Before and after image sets
BEGIN
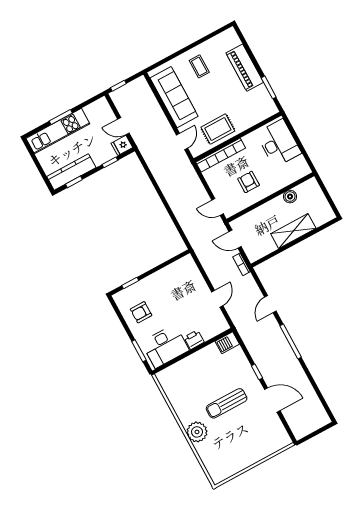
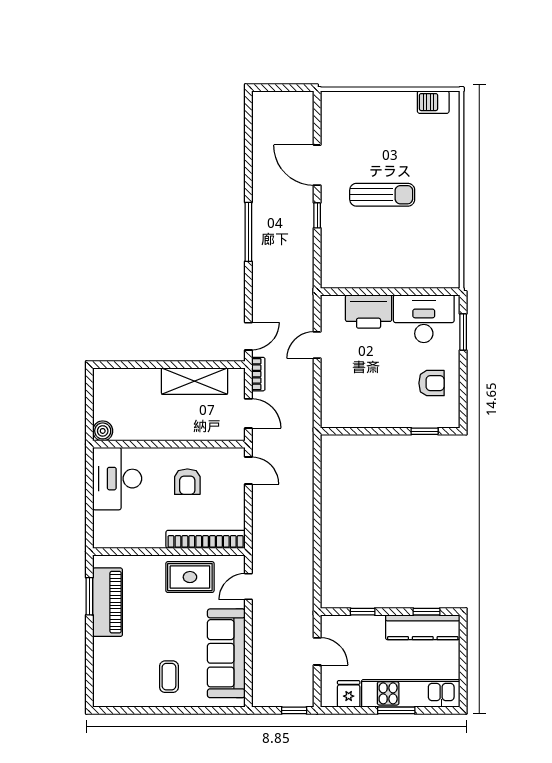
piano: (245, 68) -> (108, 602), moved
desk: (279, 143) -> (117, 479), moved
fridge: (122, 145) -> (349, 694), moved, turned -90
boiler: (290, 197) -> (103, 431), moved
shelving: (293, 231) -> (195, 381), moved
door: (270, 304) -> (248, 336), moved
printer: (194, 340) -> (369, 312), width x1.87, depth x1.48
barbecue: (227, 343) -> (433, 102), moved, turned 180
plant: (197, 432) -> (444, 177), removed

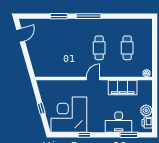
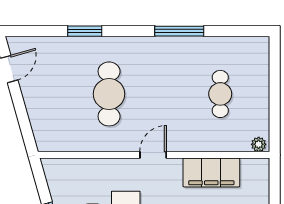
window: (89, 16) -> (179, 31), moved
cafe table: (99, 48) -> (109, 94), moved, width x1.37, depth x1.35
END
▸ **PROBLEM STATEMENT**: Output each of the lines above exactly, apart from the images.

▸ **SOLUTION TO THIS EXERCISE**:
piano: (245, 68) -> (108, 602), moved
desk: (279, 143) -> (117, 479), moved
fridge: (122, 145) -> (349, 694), moved, turned -90
boiler: (290, 197) -> (103, 431), moved
shelving: (293, 231) -> (195, 381), moved
door: (270, 304) -> (248, 336), moved
printer: (194, 340) -> (369, 312), width x1.87, depth x1.48
barbecue: (227, 343) -> (433, 102), moved, turned 180
plant: (197, 432) -> (444, 177), removed

window: (89, 16) -> (179, 31), moved
cafe table: (99, 48) -> (109, 94), moved, width x1.37, depth x1.35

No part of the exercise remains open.